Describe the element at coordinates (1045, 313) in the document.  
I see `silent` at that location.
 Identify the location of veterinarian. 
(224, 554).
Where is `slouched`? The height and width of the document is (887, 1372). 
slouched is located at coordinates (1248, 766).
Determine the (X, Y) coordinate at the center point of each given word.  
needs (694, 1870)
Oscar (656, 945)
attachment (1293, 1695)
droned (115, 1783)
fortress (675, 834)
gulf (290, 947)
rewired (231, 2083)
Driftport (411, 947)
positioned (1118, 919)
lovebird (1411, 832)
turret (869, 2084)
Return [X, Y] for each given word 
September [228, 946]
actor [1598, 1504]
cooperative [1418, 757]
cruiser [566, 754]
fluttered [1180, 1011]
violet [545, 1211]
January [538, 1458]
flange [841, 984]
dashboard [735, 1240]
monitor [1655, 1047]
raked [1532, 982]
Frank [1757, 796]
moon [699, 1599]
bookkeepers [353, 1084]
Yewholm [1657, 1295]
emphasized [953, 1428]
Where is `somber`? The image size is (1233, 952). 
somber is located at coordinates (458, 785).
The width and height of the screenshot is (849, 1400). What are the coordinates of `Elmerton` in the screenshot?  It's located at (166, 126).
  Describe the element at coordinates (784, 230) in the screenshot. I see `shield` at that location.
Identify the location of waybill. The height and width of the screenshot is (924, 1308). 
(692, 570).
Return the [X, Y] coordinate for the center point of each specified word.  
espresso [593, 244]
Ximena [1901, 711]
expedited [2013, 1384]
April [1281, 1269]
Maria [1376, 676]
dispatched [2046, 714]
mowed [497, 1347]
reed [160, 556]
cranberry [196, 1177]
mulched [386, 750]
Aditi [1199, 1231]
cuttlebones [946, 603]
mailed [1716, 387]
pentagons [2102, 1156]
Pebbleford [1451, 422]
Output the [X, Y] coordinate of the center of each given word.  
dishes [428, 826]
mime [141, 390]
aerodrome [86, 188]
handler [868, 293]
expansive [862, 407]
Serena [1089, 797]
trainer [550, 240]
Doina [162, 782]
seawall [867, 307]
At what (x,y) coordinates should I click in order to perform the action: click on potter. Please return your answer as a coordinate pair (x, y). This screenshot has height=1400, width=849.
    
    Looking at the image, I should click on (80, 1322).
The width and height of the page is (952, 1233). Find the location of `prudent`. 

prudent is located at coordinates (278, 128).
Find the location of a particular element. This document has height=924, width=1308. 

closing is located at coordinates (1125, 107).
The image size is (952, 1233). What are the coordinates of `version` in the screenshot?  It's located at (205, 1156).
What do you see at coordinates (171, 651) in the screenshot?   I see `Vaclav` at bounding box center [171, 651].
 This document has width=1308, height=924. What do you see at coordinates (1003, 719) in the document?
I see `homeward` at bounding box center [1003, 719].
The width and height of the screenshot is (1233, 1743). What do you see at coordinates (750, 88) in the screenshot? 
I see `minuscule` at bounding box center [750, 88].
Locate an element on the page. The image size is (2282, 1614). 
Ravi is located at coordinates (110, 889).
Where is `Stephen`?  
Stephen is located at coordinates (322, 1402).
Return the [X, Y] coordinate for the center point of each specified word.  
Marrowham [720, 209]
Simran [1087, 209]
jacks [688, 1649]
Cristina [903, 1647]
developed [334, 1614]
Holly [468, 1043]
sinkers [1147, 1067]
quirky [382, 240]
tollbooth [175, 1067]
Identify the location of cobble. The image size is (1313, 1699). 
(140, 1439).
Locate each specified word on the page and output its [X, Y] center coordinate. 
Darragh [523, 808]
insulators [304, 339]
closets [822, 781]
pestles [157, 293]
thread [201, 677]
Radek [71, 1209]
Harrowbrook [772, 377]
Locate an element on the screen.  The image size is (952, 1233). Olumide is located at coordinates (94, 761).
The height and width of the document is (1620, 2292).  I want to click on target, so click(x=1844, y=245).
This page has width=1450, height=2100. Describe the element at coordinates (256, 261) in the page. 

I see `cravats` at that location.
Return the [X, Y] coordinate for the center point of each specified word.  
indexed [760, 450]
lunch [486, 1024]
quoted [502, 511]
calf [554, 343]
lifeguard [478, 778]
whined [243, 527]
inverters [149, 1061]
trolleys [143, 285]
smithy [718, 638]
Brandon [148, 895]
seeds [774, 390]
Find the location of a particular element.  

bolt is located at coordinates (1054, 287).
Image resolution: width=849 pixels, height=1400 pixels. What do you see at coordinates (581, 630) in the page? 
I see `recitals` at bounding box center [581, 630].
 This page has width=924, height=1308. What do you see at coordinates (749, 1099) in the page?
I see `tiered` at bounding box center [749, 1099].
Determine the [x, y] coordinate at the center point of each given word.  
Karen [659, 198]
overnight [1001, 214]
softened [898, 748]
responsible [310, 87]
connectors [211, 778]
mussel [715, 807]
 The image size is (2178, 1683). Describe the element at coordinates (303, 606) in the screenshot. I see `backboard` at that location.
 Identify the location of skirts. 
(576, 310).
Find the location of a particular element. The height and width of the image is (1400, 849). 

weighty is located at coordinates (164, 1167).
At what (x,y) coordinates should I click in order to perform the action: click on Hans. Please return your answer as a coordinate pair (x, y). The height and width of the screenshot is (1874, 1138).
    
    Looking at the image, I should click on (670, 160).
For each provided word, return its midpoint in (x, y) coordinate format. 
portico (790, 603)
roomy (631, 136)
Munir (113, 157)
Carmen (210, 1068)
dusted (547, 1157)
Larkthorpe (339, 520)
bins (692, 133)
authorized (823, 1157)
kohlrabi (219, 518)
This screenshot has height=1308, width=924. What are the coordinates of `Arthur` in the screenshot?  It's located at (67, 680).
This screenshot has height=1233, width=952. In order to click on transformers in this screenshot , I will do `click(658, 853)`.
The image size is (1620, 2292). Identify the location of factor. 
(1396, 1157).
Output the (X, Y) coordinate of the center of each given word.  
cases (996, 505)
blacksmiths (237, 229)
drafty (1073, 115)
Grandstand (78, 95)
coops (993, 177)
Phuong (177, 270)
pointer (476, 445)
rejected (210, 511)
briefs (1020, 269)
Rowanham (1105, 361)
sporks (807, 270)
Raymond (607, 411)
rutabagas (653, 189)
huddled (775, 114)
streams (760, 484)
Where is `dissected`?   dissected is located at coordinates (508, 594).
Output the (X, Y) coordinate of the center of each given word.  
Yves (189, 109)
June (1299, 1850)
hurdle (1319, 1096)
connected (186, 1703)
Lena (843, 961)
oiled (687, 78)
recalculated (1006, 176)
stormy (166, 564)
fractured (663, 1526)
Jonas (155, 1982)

» AIM OF THE EXERCISE
Reproduce every one of the lines above verbatim, without any alteration.

» OUTPUT FOR THIS EXERCISE
Describe the element at coordinates (1045, 313) in the document.  
I see `silent` at that location.
 Identify the location of veterinarian. 
(224, 554).
Where is `slouched`? The height and width of the document is (887, 1372). 
slouched is located at coordinates (1248, 766).
Determine the (X, Y) coordinate at the center point of each given word.  
needs (694, 1870)
Oscar (656, 945)
attachment (1293, 1695)
droned (115, 1783)
fortress (675, 834)
gulf (290, 947)
rewired (231, 2083)
Driftport (411, 947)
positioned (1118, 919)
lovebird (1411, 832)
turret (869, 2084)
Return [X, Y] for each given word 
September [228, 946]
actor [1598, 1504]
cooperative [1418, 757]
cruiser [566, 754]
fluttered [1180, 1011]
violet [545, 1211]
January [538, 1458]
flange [841, 984]
dashboard [735, 1240]
monitor [1655, 1047]
raked [1532, 982]
Frank [1757, 796]
moon [699, 1599]
bookkeepers [353, 1084]
Yewholm [1657, 1295]
emphasized [953, 1428]
Where is `somber`? The image size is (1233, 952). 
somber is located at coordinates (458, 785).
The width and height of the screenshot is (849, 1400). What are the coordinates of `Elmerton` in the screenshot?  It's located at (166, 126).
  Describe the element at coordinates (784, 230) in the screenshot. I see `shield` at that location.
Identify the location of waybill. The height and width of the screenshot is (924, 1308). 
(692, 570).
Return the [X, Y] coordinate for the center point of each specified word.  
espresso [593, 244]
Ximena [1901, 711]
expedited [2013, 1384]
April [1281, 1269]
Maria [1376, 676]
dispatched [2046, 714]
mowed [497, 1347]
reed [160, 556]
cranberry [196, 1177]
mulched [386, 750]
Aditi [1199, 1231]
cuttlebones [946, 603]
mailed [1716, 387]
pentagons [2102, 1156]
Pebbleford [1451, 422]
Output the [X, Y] coordinate of the center of each given word.  
dishes [428, 826]
mime [141, 390]
aerodrome [86, 188]
handler [868, 293]
expansive [862, 407]
Serena [1089, 797]
trainer [550, 240]
Doina [162, 782]
seawall [867, 307]
At what (x,y) coordinates should I click in order to perform the action: click on potter. Please return your answer as a coordinate pair (x, y). This screenshot has height=1400, width=849.
    
    Looking at the image, I should click on (80, 1322).
The width and height of the page is (952, 1233). Find the location of `prudent`. 

prudent is located at coordinates (278, 128).
Find the location of a particular element. This document has height=924, width=1308. 

closing is located at coordinates (1125, 107).
The image size is (952, 1233). What are the coordinates of `version` in the screenshot?  It's located at (205, 1156).
What do you see at coordinates (171, 651) in the screenshot?   I see `Vaclav` at bounding box center [171, 651].
 This document has width=1308, height=924. What do you see at coordinates (1003, 719) in the document?
I see `homeward` at bounding box center [1003, 719].
The width and height of the screenshot is (1233, 1743). What do you see at coordinates (750, 88) in the screenshot? 
I see `minuscule` at bounding box center [750, 88].
Locate an element on the page. The image size is (2282, 1614). 
Ravi is located at coordinates (110, 889).
Where is `Stephen`?  
Stephen is located at coordinates (322, 1402).
Return the [X, Y] coordinate for the center point of each specified word.  
Marrowham [720, 209]
Simran [1087, 209]
jacks [688, 1649]
Cristina [903, 1647]
developed [334, 1614]
Holly [468, 1043]
sinkers [1147, 1067]
quirky [382, 240]
tollbooth [175, 1067]
Identify the location of cobble. The image size is (1313, 1699). 
(140, 1439).
Locate each specified word on the page and output its [X, Y] center coordinate. 
Darragh [523, 808]
insulators [304, 339]
closets [822, 781]
pestles [157, 293]
thread [201, 677]
Radek [71, 1209]
Harrowbrook [772, 377]
Locate an element on the screen.  The image size is (952, 1233). Olumide is located at coordinates (94, 761).
The height and width of the document is (1620, 2292).  I want to click on target, so click(x=1844, y=245).
This page has width=1450, height=2100. Describe the element at coordinates (256, 261) in the page. 

I see `cravats` at that location.
Return the [X, Y] coordinate for the center point of each specified word.  
indexed [760, 450]
lunch [486, 1024]
quoted [502, 511]
calf [554, 343]
lifeguard [478, 778]
whined [243, 527]
inverters [149, 1061]
trolleys [143, 285]
smithy [718, 638]
Brandon [148, 895]
seeds [774, 390]
Find the location of a particular element.  

bolt is located at coordinates (1054, 287).
Image resolution: width=849 pixels, height=1400 pixels. What do you see at coordinates (581, 630) in the page? 
I see `recitals` at bounding box center [581, 630].
 This page has width=924, height=1308. What do you see at coordinates (749, 1099) in the page?
I see `tiered` at bounding box center [749, 1099].
Determine the [x, y] coordinate at the center point of each given word.  
Karen [659, 198]
overnight [1001, 214]
softened [898, 748]
responsible [310, 87]
connectors [211, 778]
mussel [715, 807]
 The image size is (2178, 1683). Describe the element at coordinates (303, 606) in the screenshot. I see `backboard` at that location.
 Identify the location of skirts. 
(576, 310).
Find the location of a particular element. The height and width of the image is (1400, 849). 

weighty is located at coordinates (164, 1167).
At what (x,y) coordinates should I click in order to perform the action: click on Hans. Please return your answer as a coordinate pair (x, y). The height and width of the screenshot is (1874, 1138).
    
    Looking at the image, I should click on (670, 160).
For each provided word, return its midpoint in (x, y) coordinate format. 
portico (790, 603)
roomy (631, 136)
Munir (113, 157)
Carmen (210, 1068)
dusted (547, 1157)
Larkthorpe (339, 520)
bins (692, 133)
authorized (823, 1157)
kohlrabi (219, 518)
This screenshot has height=1308, width=924. What are the coordinates of `Arthur` in the screenshot?  It's located at (67, 680).
This screenshot has height=1233, width=952. In order to click on transformers in this screenshot , I will do `click(658, 853)`.
The image size is (1620, 2292). Identify the location of factor. 
(1396, 1157).
Output the (X, Y) coordinate of the center of each given word.  
cases (996, 505)
blacksmiths (237, 229)
drafty (1073, 115)
Grandstand (78, 95)
coops (993, 177)
Phuong (177, 270)
pointer (476, 445)
rejected (210, 511)
briefs (1020, 269)
Rowanham (1105, 361)
sporks (807, 270)
Raymond (607, 411)
rutabagas (653, 189)
huddled (775, 114)
streams (760, 484)
Where is `dissected`?   dissected is located at coordinates (508, 594).
Output the (X, Y) coordinate of the center of each given word.  
Yves (189, 109)
June (1299, 1850)
hurdle (1319, 1096)
connected (186, 1703)
Lena (843, 961)
oiled (687, 78)
recalculated (1006, 176)
stormy (166, 564)
fractured (663, 1526)
Jonas (155, 1982)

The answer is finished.